* Exercise directions
Beginning with the line that contains "none -> tan brick L1 level 3", copy each subsequent line of the data below through the last one, including both ends but not the pictures.

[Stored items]

^^^^^^^^

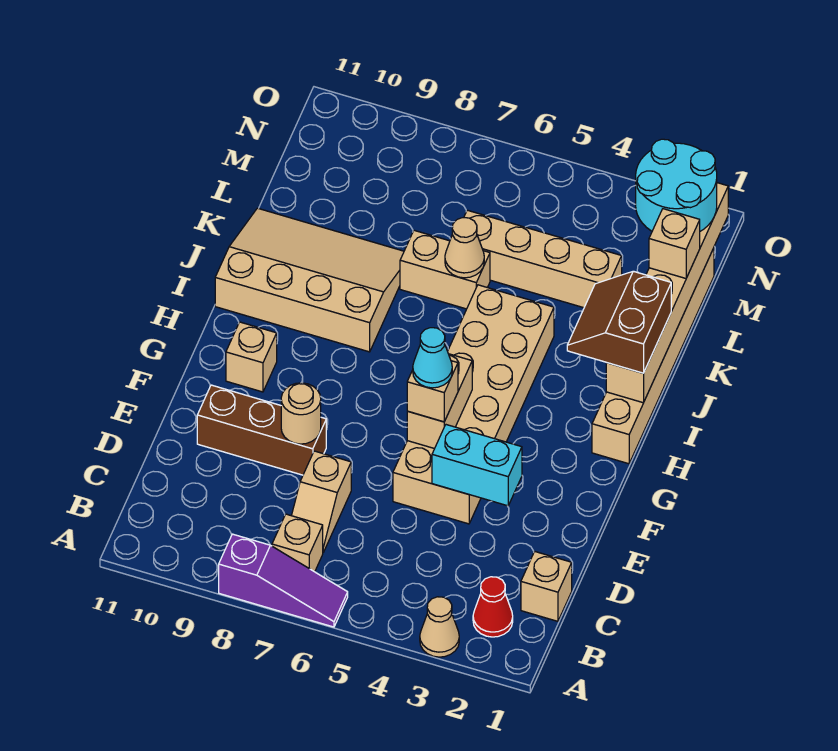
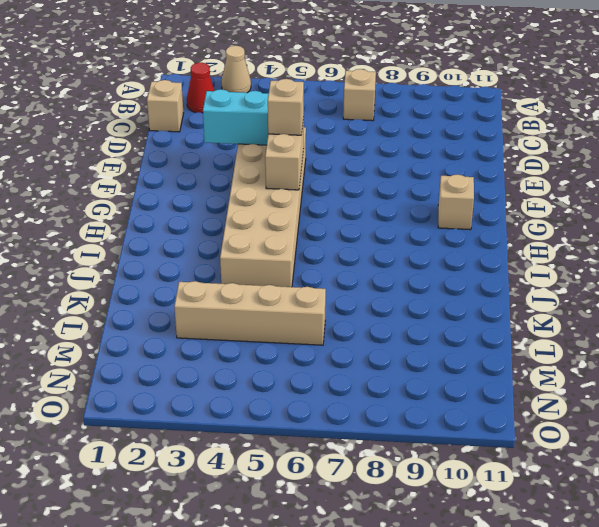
none -> purple slope A6:A8 level 1 top 8
none -> tan slope C7:D7 level 1 top D
none -> brown brick E8:E10 level 1

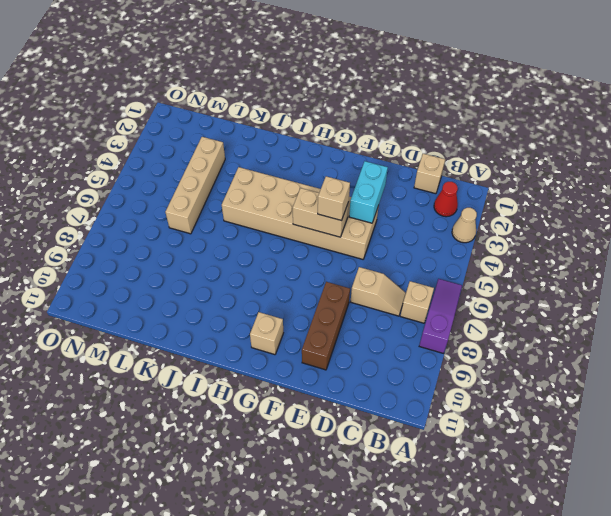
none -> tan brick H1:M1 level 1
none -> tan slope I8:K11 level 1 top I
none -> tan brick K6:K7 level 1

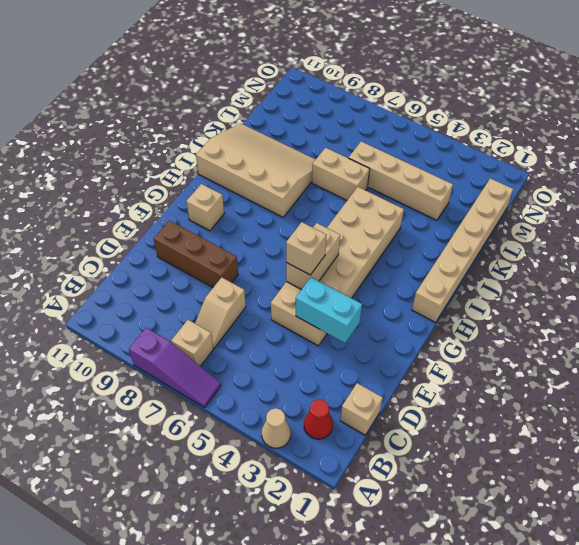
none -> tan round brick E8 level 2
none -> tan brick I1:N1 level 2
none -> tan cone K6 level 2

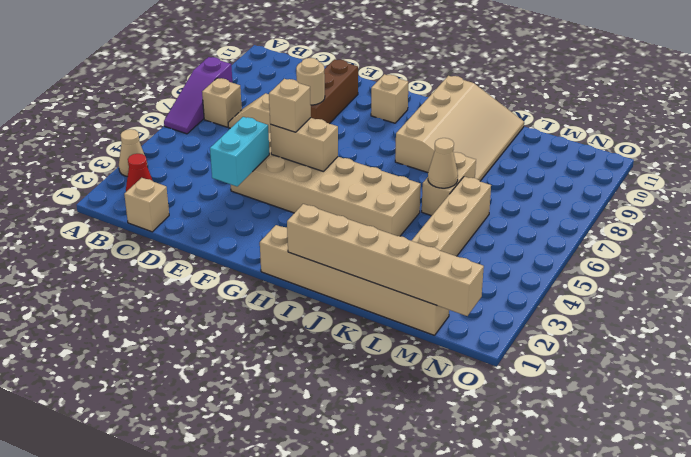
none -> brown slope I1:J2 level 3 top 1
none -> tan brick L1 level 3
none -> cyan round brick M1:N2 level 3

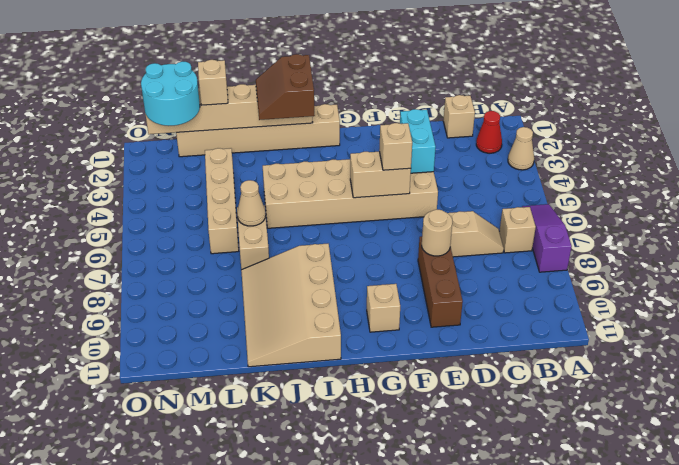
brown slope I1:J2 level 3 top I -> brown slope I1:J2 level 3 top 1
none -> cyan cone F5 level 4

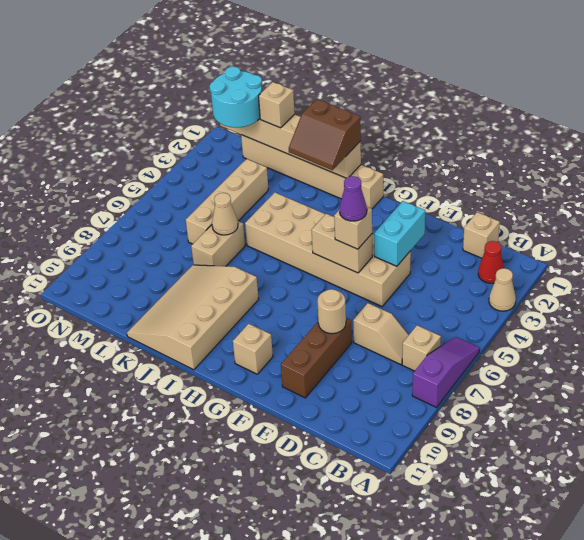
purple cone F5 level 4 -> cyan cone F5 level 4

^^^^^^^^

* Problem solution
none -> tan brick L1 level 3
none -> cyan round brick M1:N2 level 3

brown slope I1:J2 level 3 top I -> brown slope I1:J2 level 3 top 1
none -> cyan cone F5 level 4

purple cone F5 level 4 -> cyan cone F5 level 4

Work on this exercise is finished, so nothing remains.